BRIEF. Return the lines below that contain the word "glasses".
=== Section Start ===
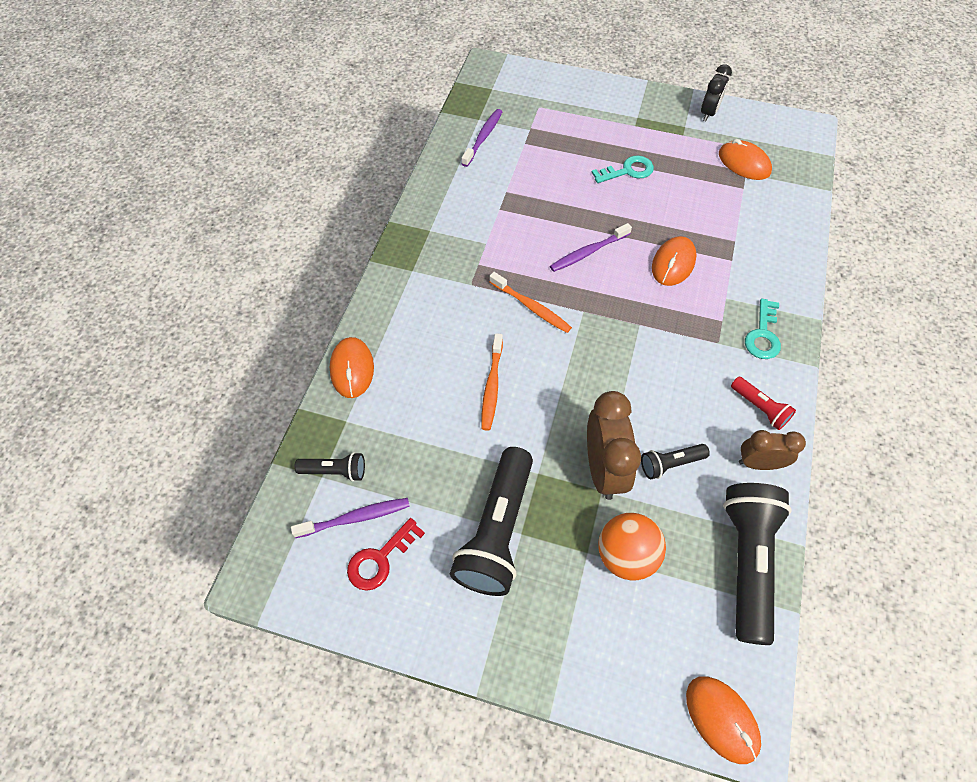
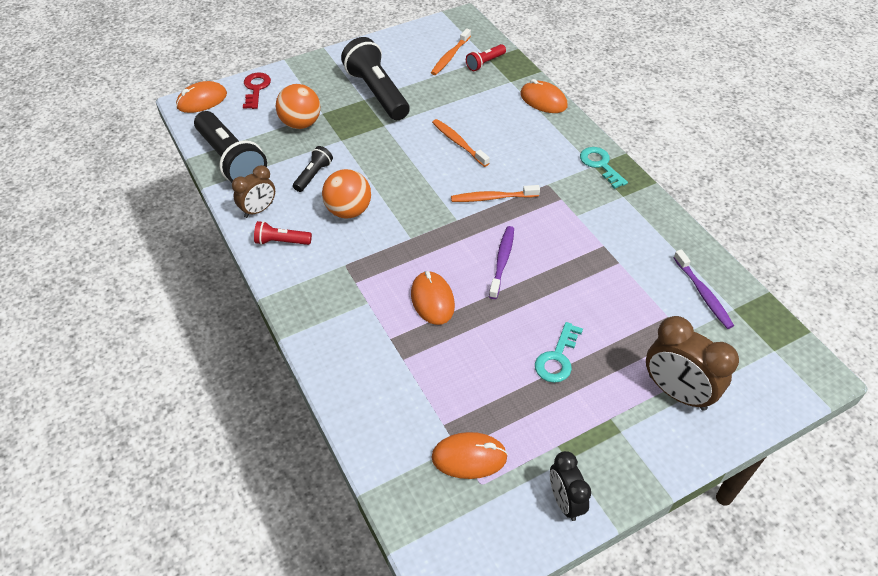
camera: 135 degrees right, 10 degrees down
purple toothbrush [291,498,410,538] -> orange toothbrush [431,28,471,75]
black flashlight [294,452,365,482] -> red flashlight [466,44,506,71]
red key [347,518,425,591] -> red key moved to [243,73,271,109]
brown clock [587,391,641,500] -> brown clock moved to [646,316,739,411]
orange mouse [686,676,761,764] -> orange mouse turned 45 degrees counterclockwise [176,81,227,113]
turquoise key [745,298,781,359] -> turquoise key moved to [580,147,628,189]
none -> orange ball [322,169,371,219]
=== Section End ===
=== Section Start ===
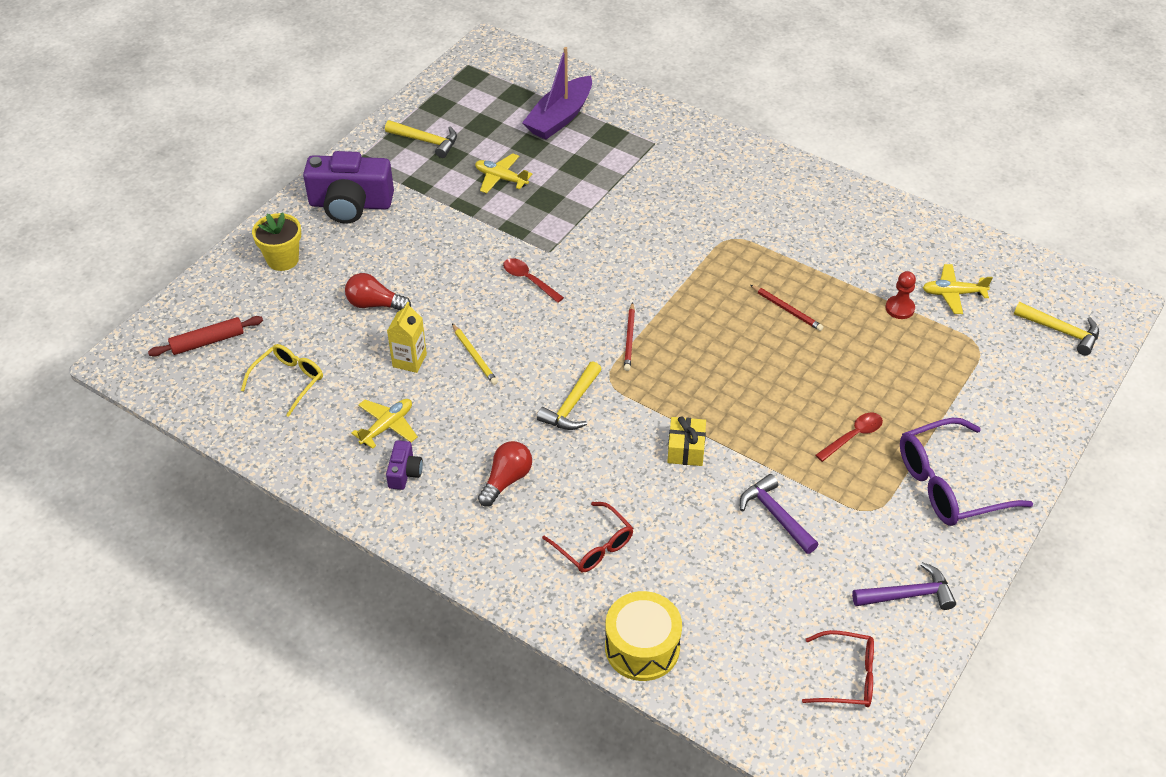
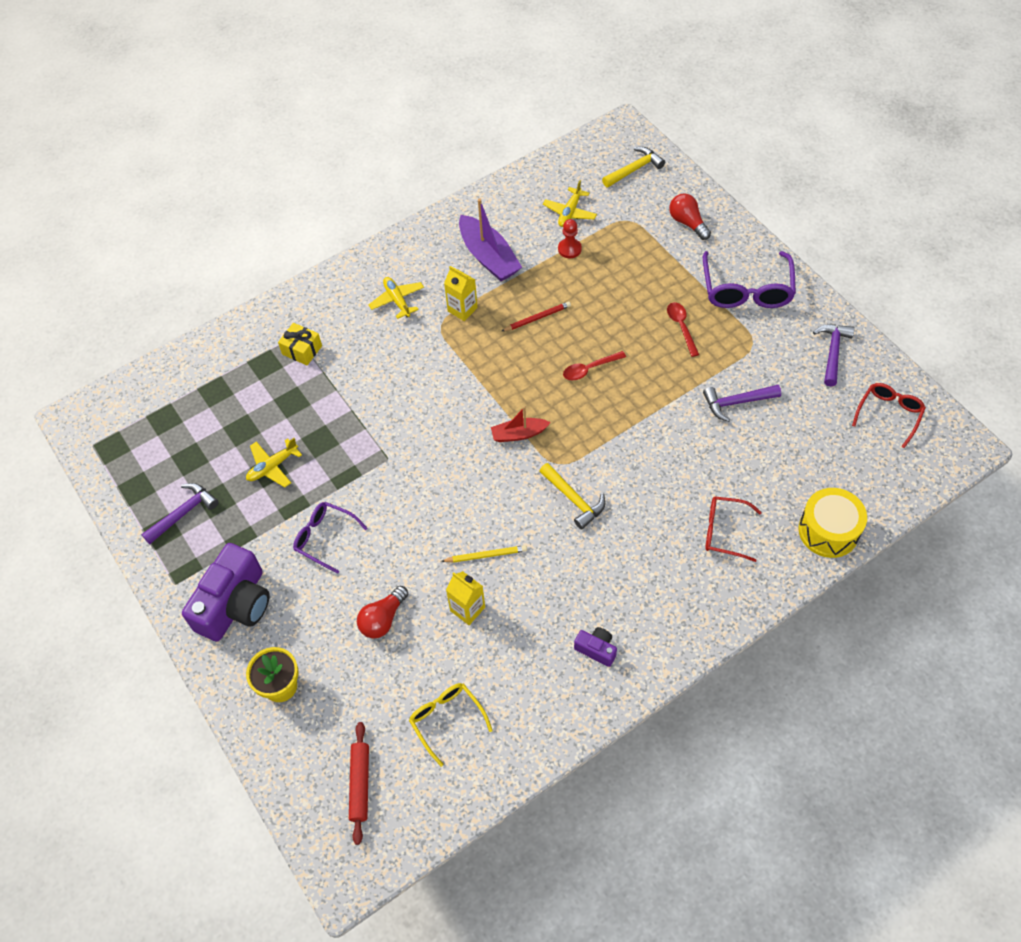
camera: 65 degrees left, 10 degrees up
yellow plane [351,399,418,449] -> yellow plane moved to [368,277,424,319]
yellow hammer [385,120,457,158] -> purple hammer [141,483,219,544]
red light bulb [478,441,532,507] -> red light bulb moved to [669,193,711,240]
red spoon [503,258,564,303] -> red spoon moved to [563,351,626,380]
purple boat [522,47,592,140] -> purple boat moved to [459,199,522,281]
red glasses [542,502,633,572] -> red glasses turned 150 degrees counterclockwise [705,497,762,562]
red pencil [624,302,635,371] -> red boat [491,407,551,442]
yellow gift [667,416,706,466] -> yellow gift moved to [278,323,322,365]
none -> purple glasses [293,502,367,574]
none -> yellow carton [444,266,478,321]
=== Section End ===
REPLY.
red glasses [542,502,633,572] -> red glasses turned 150 degrees counterclockwise [705,497,762,562]
none -> purple glasses [293,502,367,574]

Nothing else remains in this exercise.